Start of Block

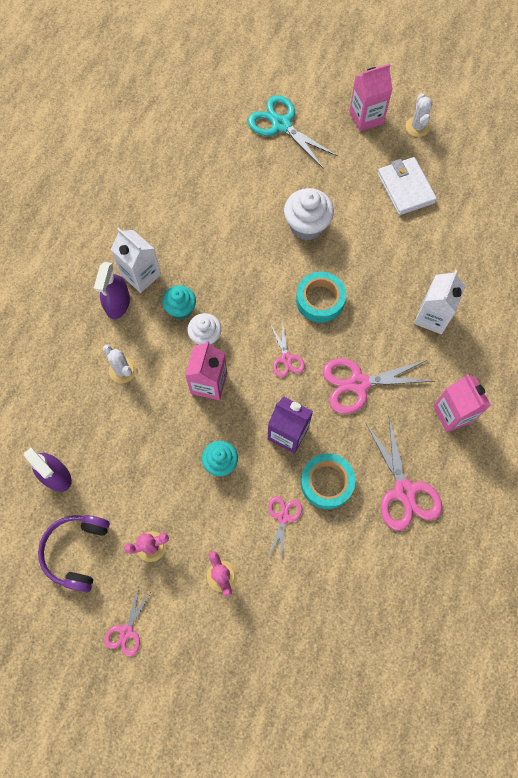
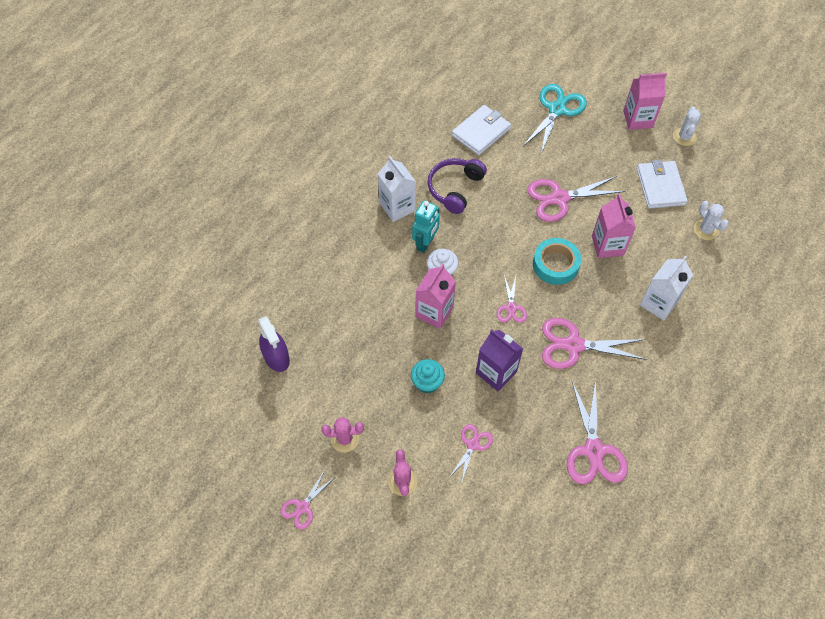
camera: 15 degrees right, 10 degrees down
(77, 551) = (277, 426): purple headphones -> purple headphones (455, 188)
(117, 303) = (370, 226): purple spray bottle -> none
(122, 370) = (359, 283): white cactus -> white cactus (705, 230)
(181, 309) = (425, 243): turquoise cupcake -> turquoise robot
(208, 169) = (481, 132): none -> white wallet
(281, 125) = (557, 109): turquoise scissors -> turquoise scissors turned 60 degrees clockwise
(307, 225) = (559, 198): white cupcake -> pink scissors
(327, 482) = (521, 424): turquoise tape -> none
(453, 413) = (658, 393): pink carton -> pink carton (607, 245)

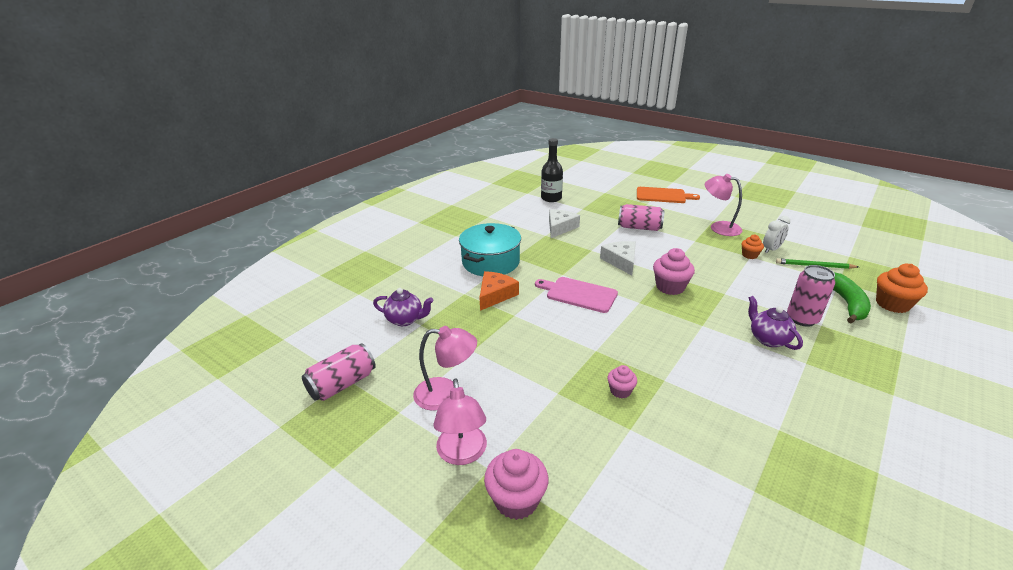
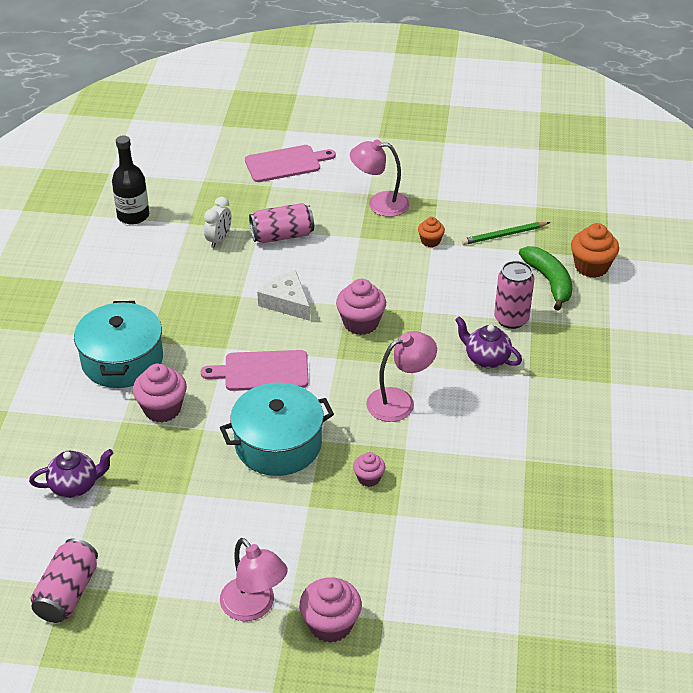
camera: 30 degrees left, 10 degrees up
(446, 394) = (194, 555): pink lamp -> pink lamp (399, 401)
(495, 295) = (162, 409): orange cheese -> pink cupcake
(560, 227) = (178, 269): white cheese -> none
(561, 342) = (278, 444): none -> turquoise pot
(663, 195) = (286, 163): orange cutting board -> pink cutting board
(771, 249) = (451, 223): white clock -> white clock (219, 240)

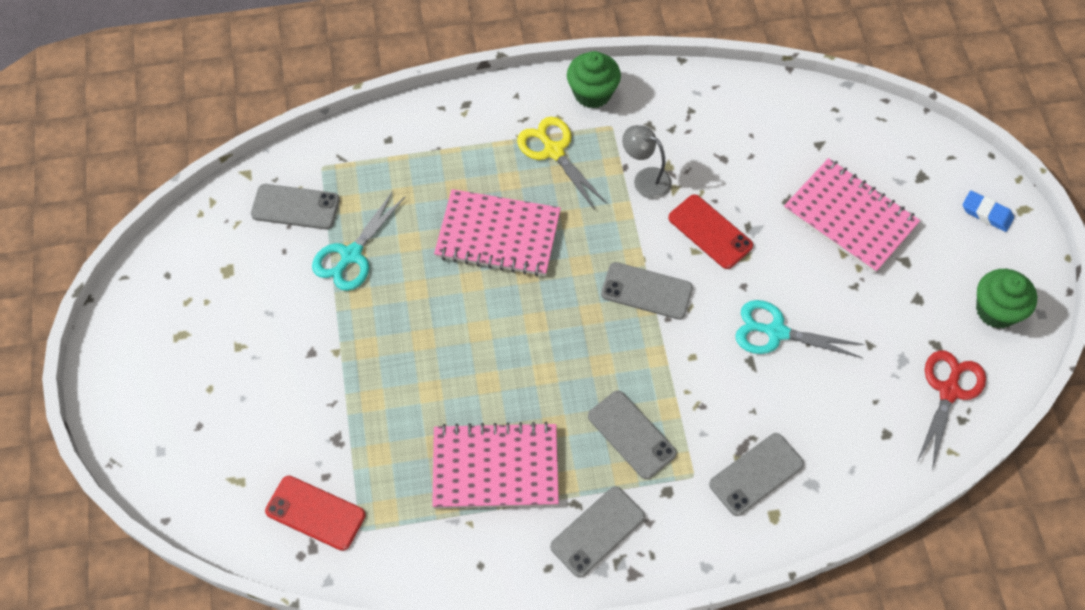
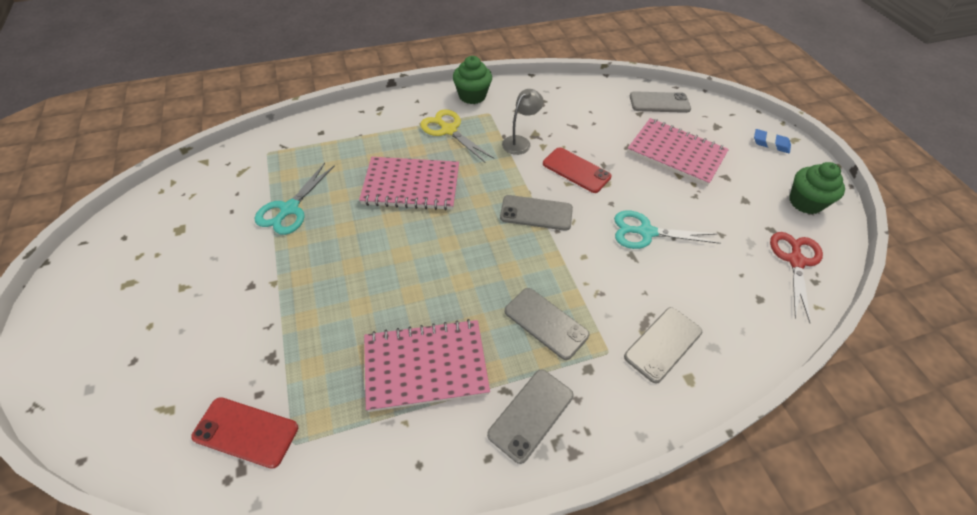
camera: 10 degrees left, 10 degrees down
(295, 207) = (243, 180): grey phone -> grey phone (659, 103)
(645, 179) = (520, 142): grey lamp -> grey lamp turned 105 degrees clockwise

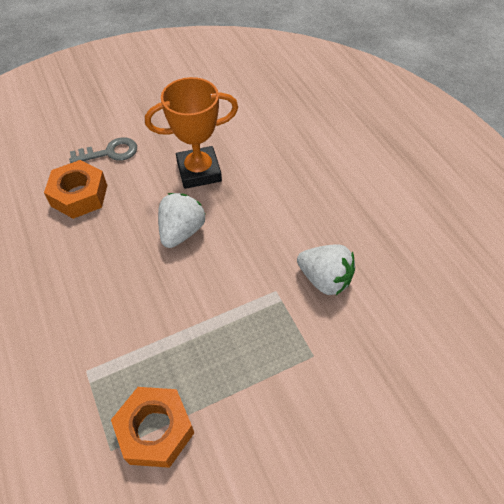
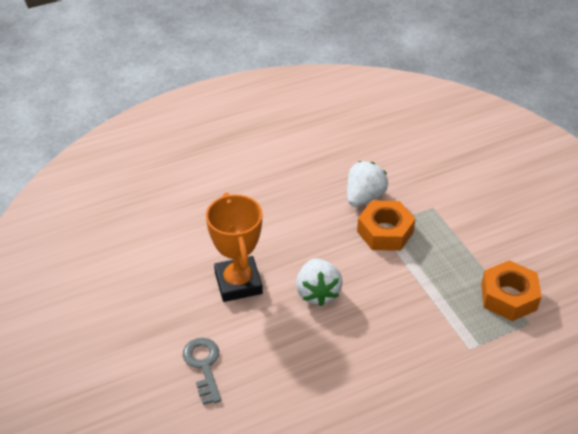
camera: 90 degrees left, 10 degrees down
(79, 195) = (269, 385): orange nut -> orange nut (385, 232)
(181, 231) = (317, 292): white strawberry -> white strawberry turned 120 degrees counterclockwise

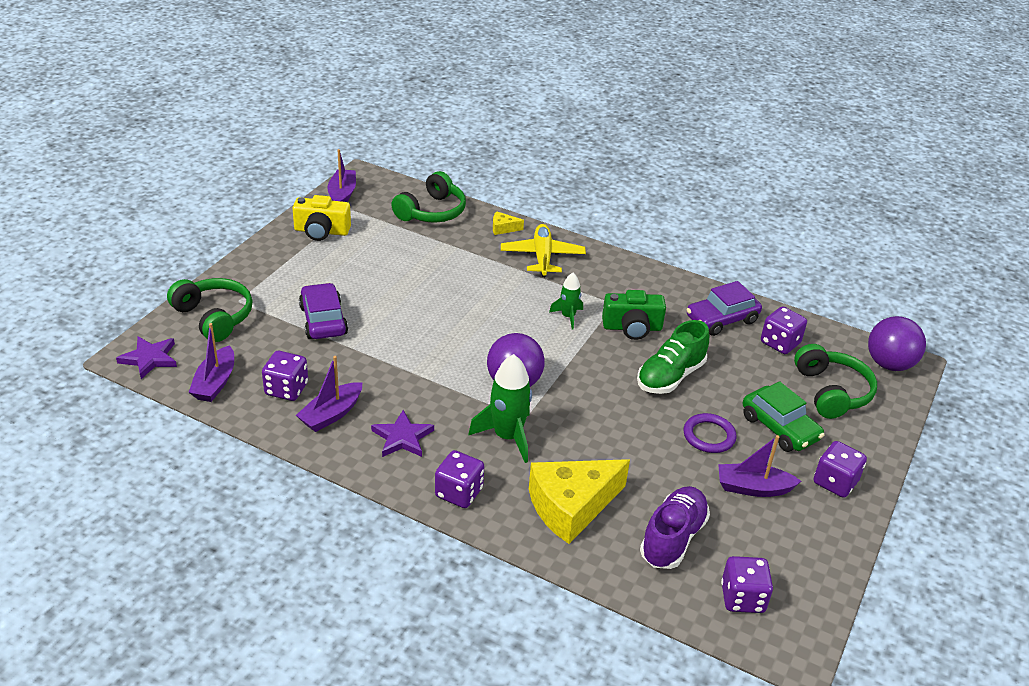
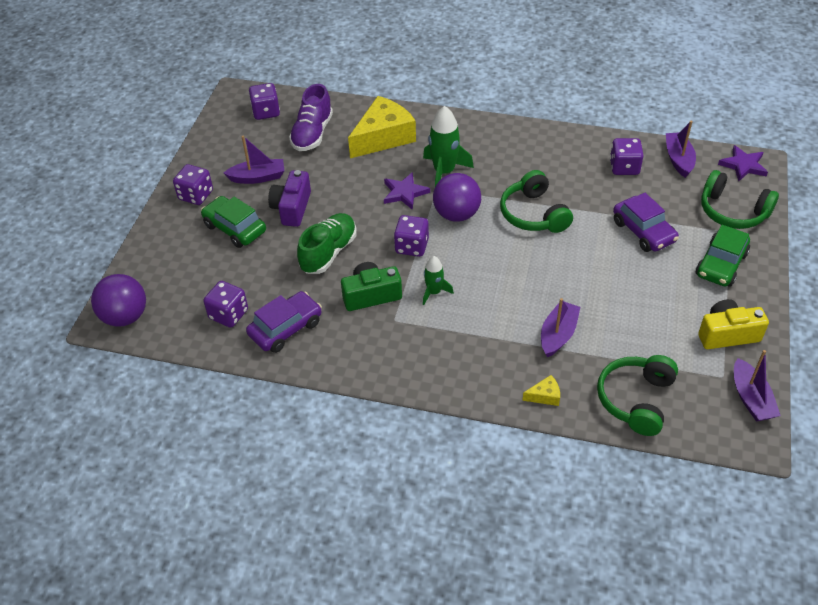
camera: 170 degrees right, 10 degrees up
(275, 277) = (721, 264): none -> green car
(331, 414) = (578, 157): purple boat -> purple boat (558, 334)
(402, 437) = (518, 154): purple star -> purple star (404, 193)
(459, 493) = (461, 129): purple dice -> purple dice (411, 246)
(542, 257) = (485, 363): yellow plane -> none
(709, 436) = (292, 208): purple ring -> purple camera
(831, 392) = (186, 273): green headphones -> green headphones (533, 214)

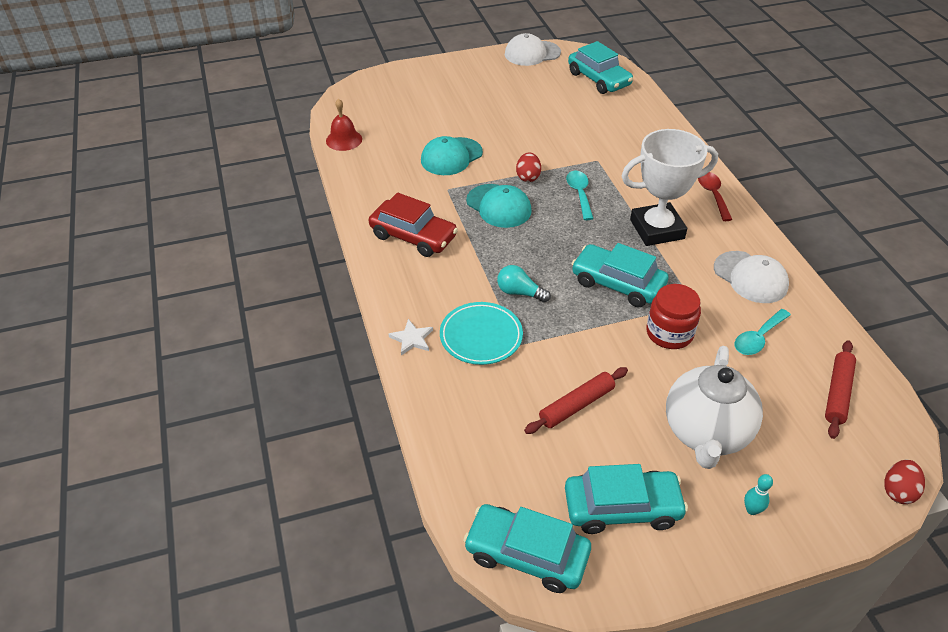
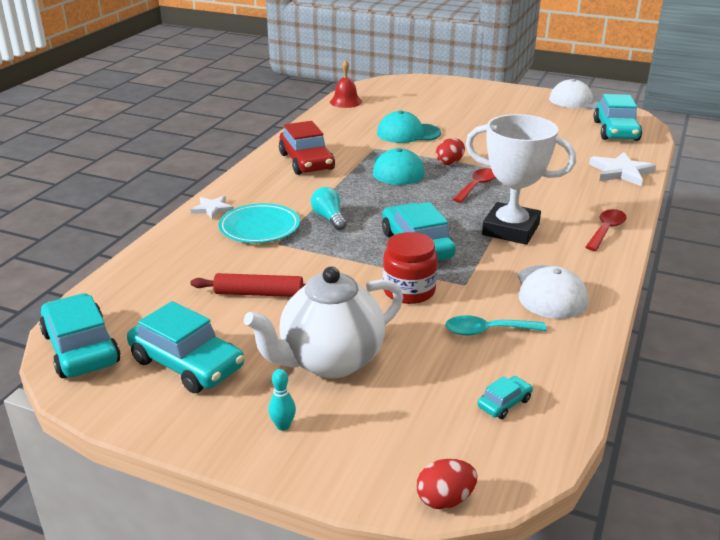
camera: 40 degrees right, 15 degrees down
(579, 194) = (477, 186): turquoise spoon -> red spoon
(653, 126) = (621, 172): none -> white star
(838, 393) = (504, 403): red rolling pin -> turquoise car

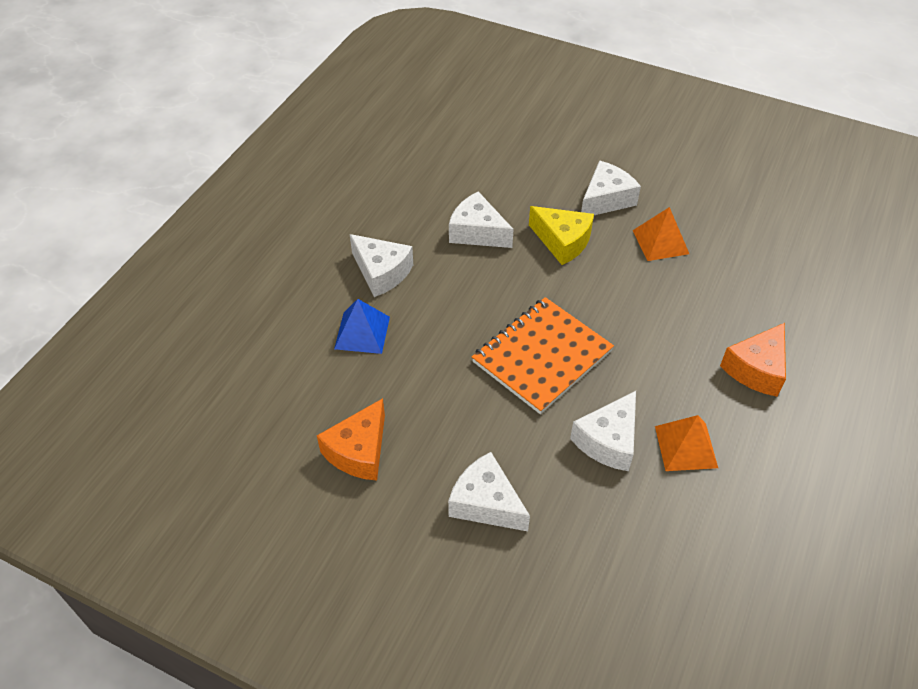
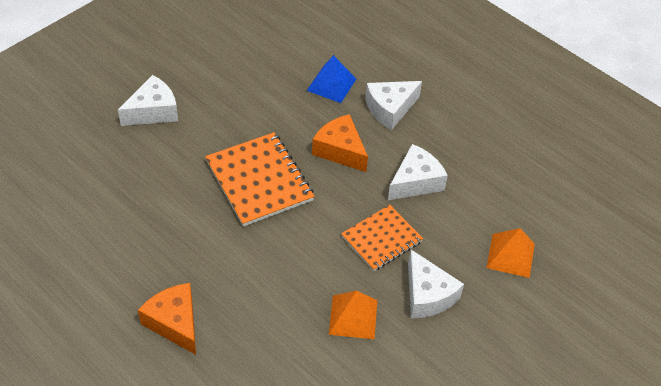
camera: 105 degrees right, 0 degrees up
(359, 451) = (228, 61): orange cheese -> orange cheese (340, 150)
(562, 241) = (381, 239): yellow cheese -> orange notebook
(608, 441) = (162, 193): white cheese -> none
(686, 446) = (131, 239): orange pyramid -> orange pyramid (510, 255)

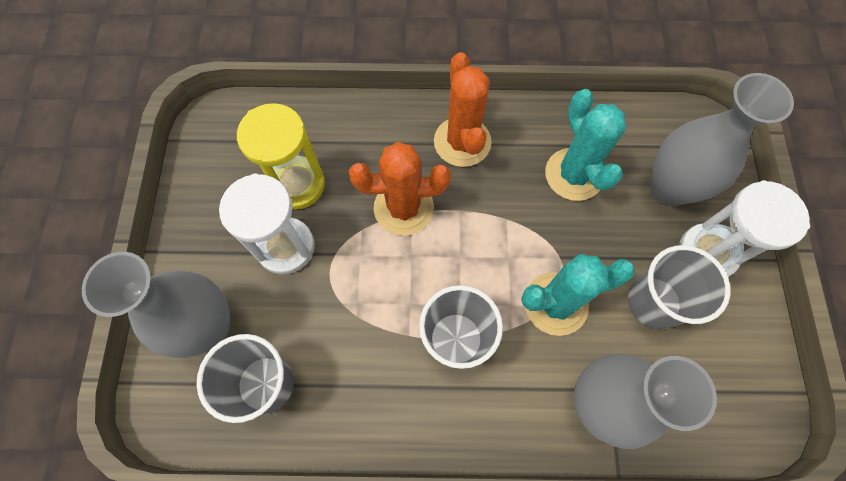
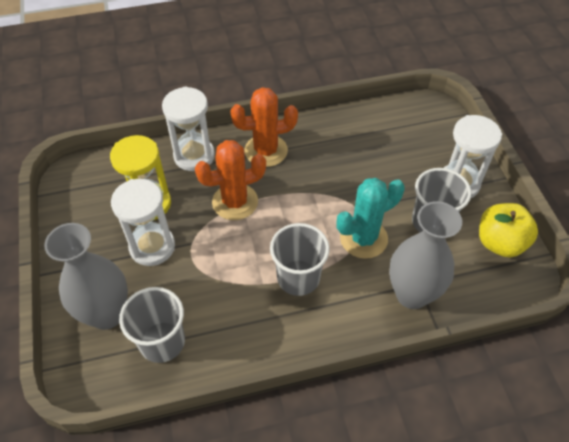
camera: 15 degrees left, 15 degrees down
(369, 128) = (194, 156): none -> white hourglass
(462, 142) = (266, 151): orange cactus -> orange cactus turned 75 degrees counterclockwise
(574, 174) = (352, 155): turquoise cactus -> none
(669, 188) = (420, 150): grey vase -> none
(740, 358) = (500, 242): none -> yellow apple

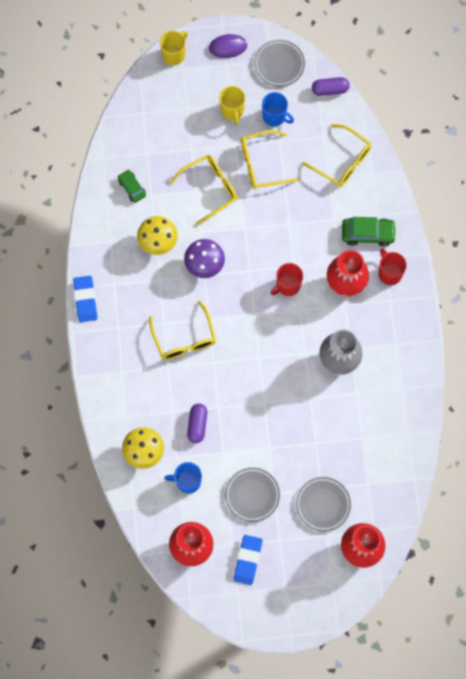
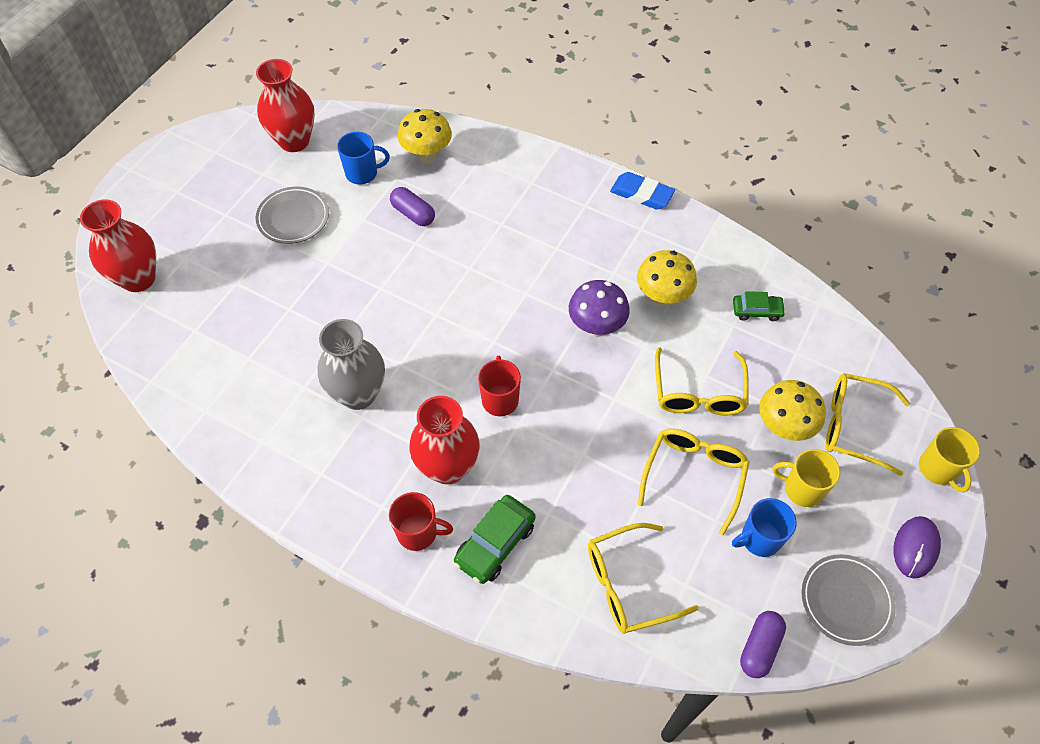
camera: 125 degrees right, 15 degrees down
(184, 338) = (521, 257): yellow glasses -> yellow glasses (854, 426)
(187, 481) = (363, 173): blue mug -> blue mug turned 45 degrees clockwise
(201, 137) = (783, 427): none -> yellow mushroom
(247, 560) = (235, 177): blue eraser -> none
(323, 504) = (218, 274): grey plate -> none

End of Block

Exercise details:
If a record holds a picture, leave the picture out and print everything else exactly.

Exercise answer:
camera: 15 degrees right, 10 degrees down
(77, 551) = (277, 426): purple headphones -> purple headphones (455, 188)
(117, 303) = (370, 226): purple spray bottle -> none
(122, 370) = (359, 283): white cactus -> white cactus (705, 230)
(181, 309) = (425, 243): turquoise cupcake -> turquoise robot
(208, 169) = (481, 132): none -> white wallet
(281, 125) = (557, 109): turquoise scissors -> turquoise scissors turned 60 degrees clockwise
(307, 225) = (559, 198): white cupcake -> pink scissors
(327, 482) = (521, 424): turquoise tape -> none
(453, 413) = (658, 393): pink carton -> pink carton (607, 245)

camera: 30 degrees left, 10 degrees up
(446, 394) = (194, 555): pink lamp -> pink lamp (399, 401)
(495, 295) = (162, 409): orange cheese -> pink cupcake
(560, 227) = (178, 269): white cheese -> none
(561, 342) = (278, 444): none -> turquoise pot
(663, 195) = (286, 163): orange cutting board -> pink cutting board
(771, 249) = (451, 223): white clock -> white clock (219, 240)

camera: 10 degrees left, 10 degrees down
(295, 207) = (243, 180): grey phone -> grey phone (659, 103)
(645, 179) = (520, 142): grey lamp -> grey lamp turned 105 degrees clockwise

camera: 90 degrees left, 10 degrees down
(79, 195) = (269, 385): orange nut -> orange nut (385, 232)
(181, 231) = (317, 292): white strawberry -> white strawberry turned 120 degrees counterclockwise

camera: 170 degrees right, 10 degrees up
(275, 277) = (721, 264): none -> green car
(331, 414) = (578, 157): purple boat -> purple boat (558, 334)
(402, 437) = (518, 154): purple star -> purple star (404, 193)
(459, 493) = (461, 129): purple dice -> purple dice (411, 246)
(542, 257) = (485, 363): yellow plane -> none
(709, 436) = (292, 208): purple ring -> purple camera
(831, 392) = (186, 273): green headphones -> green headphones (533, 214)

camera: 40 degrees right, 15 degrees down
(579, 194) = (477, 186): turquoise spoon -> red spoon
(653, 126) = (621, 172): none -> white star
(838, 393) = (504, 403): red rolling pin -> turquoise car

camera: 105 degrees right, 0 degrees up
(359, 451) = (228, 61): orange cheese -> orange cheese (340, 150)
(562, 241) = (381, 239): yellow cheese -> orange notebook
(608, 441) = (162, 193): white cheese -> none
(686, 446) = (131, 239): orange pyramid -> orange pyramid (510, 255)

camera: 15 degrees left, 15 degrees down
(369, 128) = (194, 156): none -> white hourglass
(462, 142) = (266, 151): orange cactus -> orange cactus turned 75 degrees counterclockwise
(574, 174) = (352, 155): turquoise cactus -> none
(669, 188) = (420, 150): grey vase -> none
(740, 358) = (500, 242): none -> yellow apple

camera: 125 degrees right, 15 degrees down
(184, 338) = (521, 257): yellow glasses -> yellow glasses (854, 426)
(187, 481) = (363, 173): blue mug -> blue mug turned 45 degrees clockwise
(201, 137) = (783, 427): none -> yellow mushroom
(247, 560) = (235, 177): blue eraser -> none
(323, 504) = (218, 274): grey plate -> none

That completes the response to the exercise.